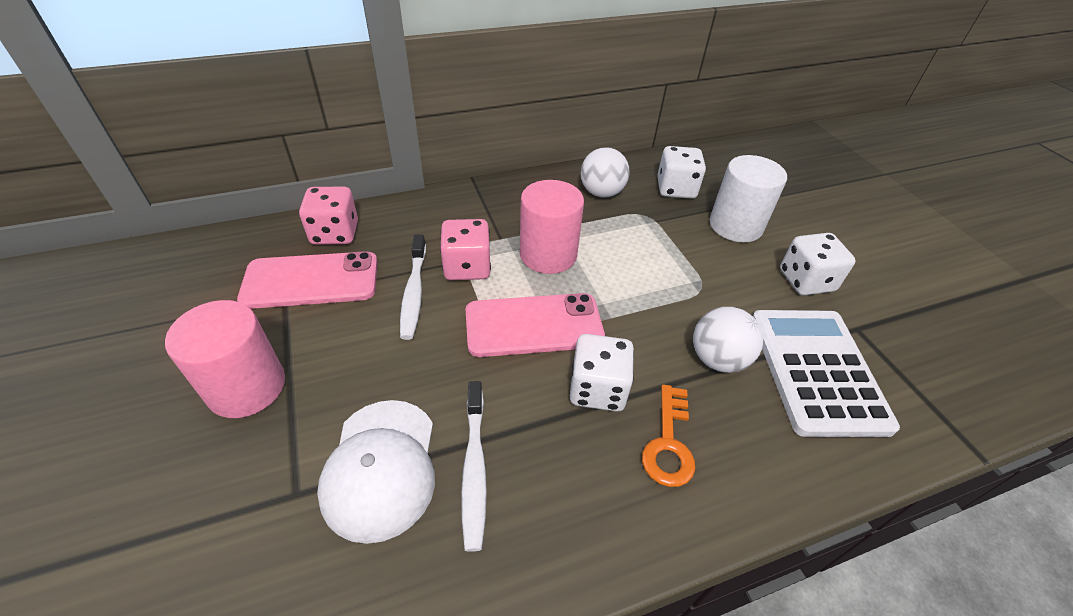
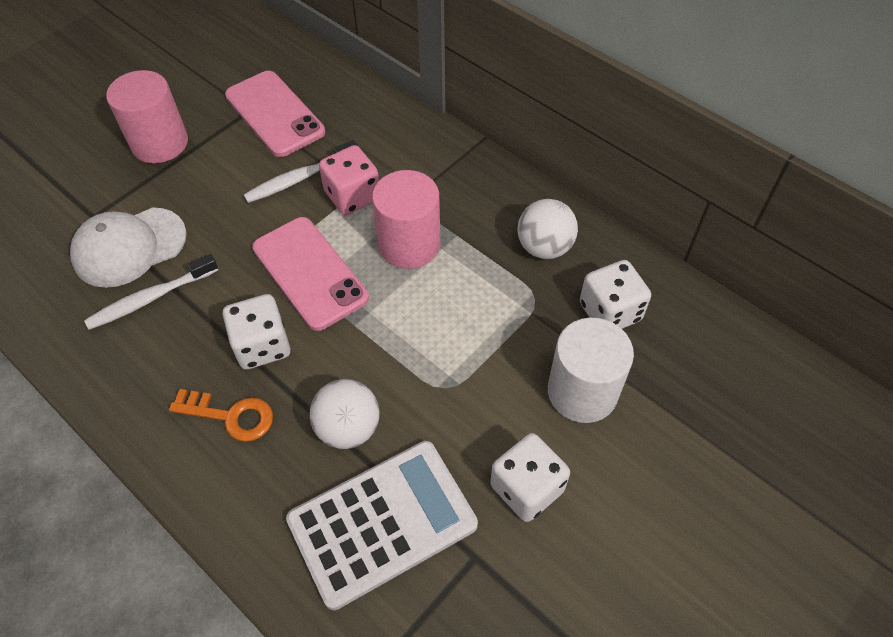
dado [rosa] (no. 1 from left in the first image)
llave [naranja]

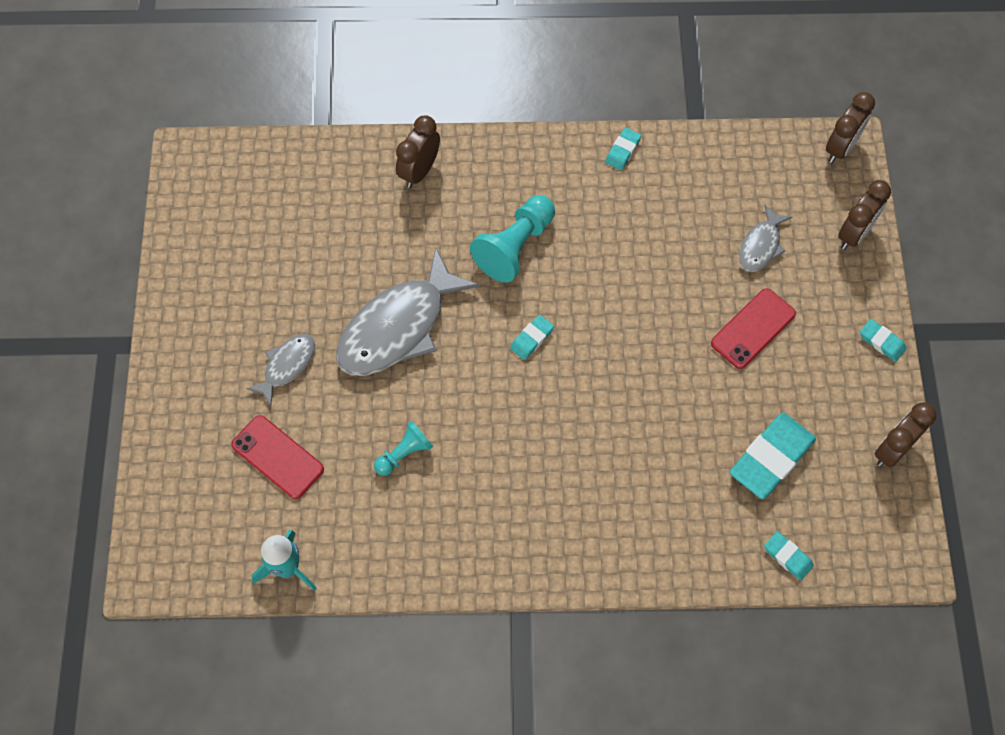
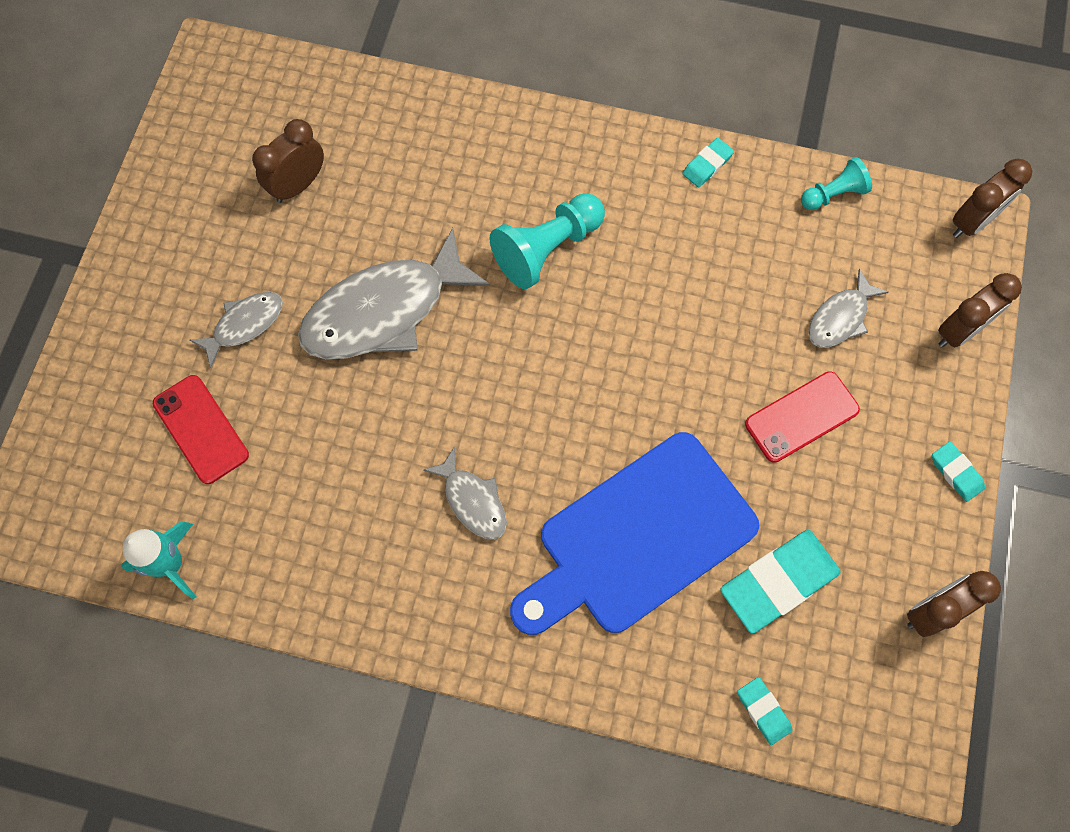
goma de borrar [turquesa] (no. 1 from left in the first image)
pez [gris] (no. 3 from left)
tabla de cortar [azul]
peón [turquesa] (no. 2 from left)
despertador [marrón] (no. 1 from left)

# # # # # # #

Keep every word of the material exactly as given. Drop the pictures.

dado [rosa] (no. 1 from left in the first image)
llave [naranja]

goma de borrar [turquesa] (no. 1 from left in the first image)
pez [gris] (no. 3 from left)
tabla de cortar [azul]
peón [turquesa] (no. 2 from left)
despertador [marrón] (no. 1 from left)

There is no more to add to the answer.